(ASSIGNMENT): Your task is to copy every line below that contains the word "black".
=== Section Start ===
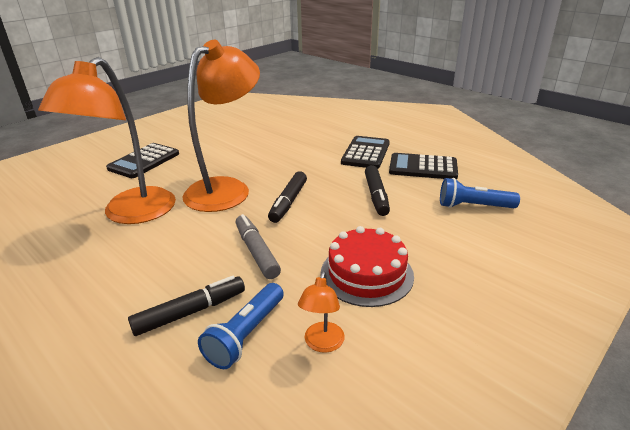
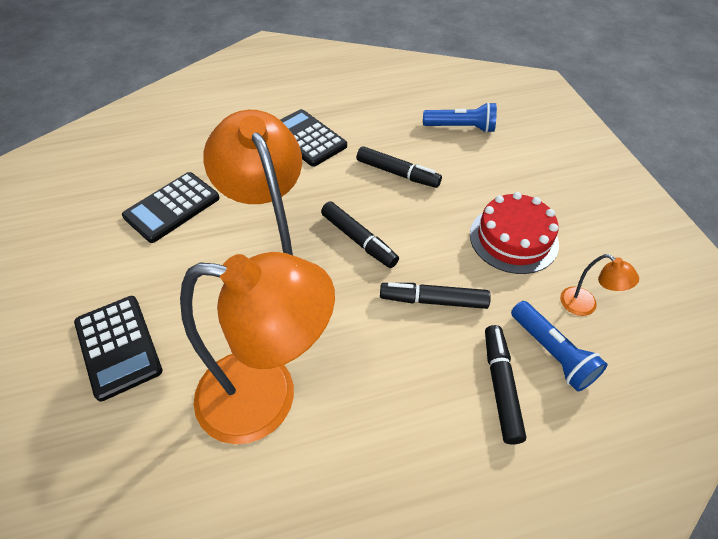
camera: 60 degrees left, 20 degrees up
(131, 214) = (267, 397): orange lamp -> orange lamp turned 45 degrees counterclockwise
(256, 252) = (433, 301): grey marker -> black marker
(423, 167) = (372, 118): black calculator -> black calculator (172, 207)
(473, 206) = (460, 127): blue flashlight -> blue flashlight turned 120 degrees counterclockwise

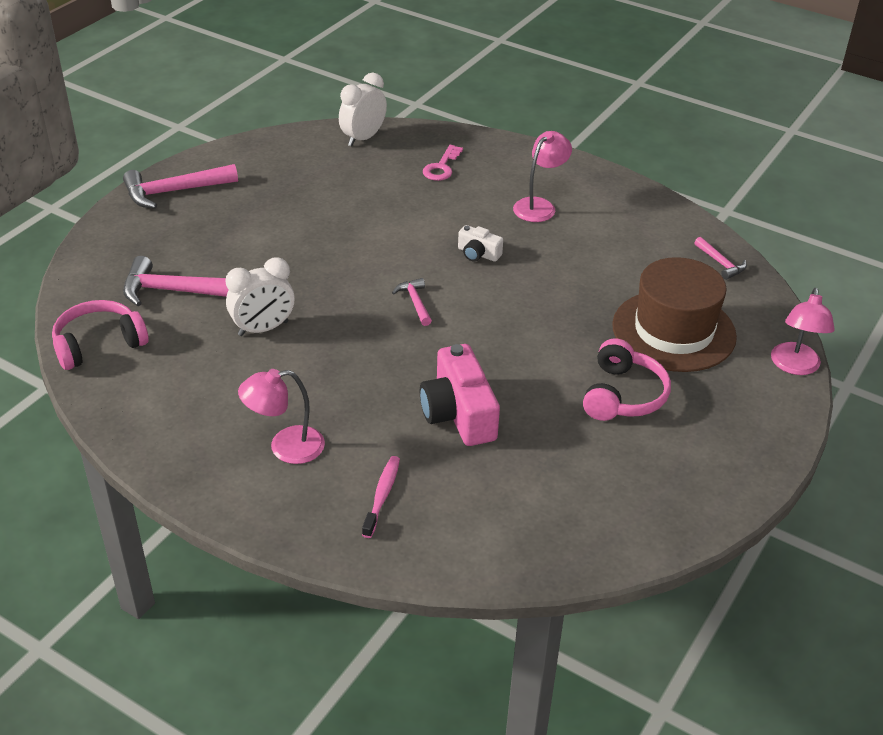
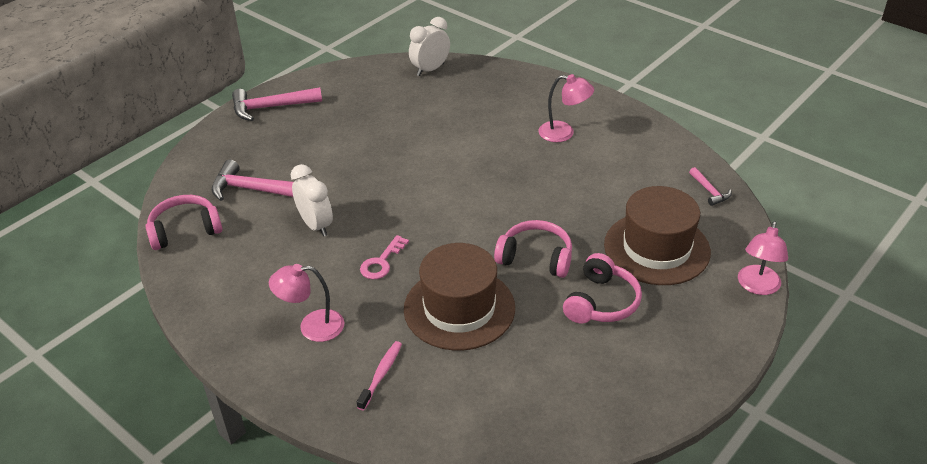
camera: 10 degrees right, 0 degrees up
(263, 329) = (316, 225): white clock -> white clock turned 105 degrees counterclockwise
(415, 302) = (443, 210): pink hammer -> none
(441, 167) = (489, 96): pink key -> pink key (381, 262)
(458, 413) = (459, 308): pink camera -> brown hat
(478, 254) = (504, 172): white camera -> none
(536, 350) = (535, 258): none -> pink headphones
(539, 206) = (564, 133): pink lamp -> pink lamp turned 60 degrees clockwise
=== Section End ===
(RESULT):
(256, 252) = (433, 301): grey marker -> black marker
(423, 167) = (372, 118): black calculator -> black calculator (172, 207)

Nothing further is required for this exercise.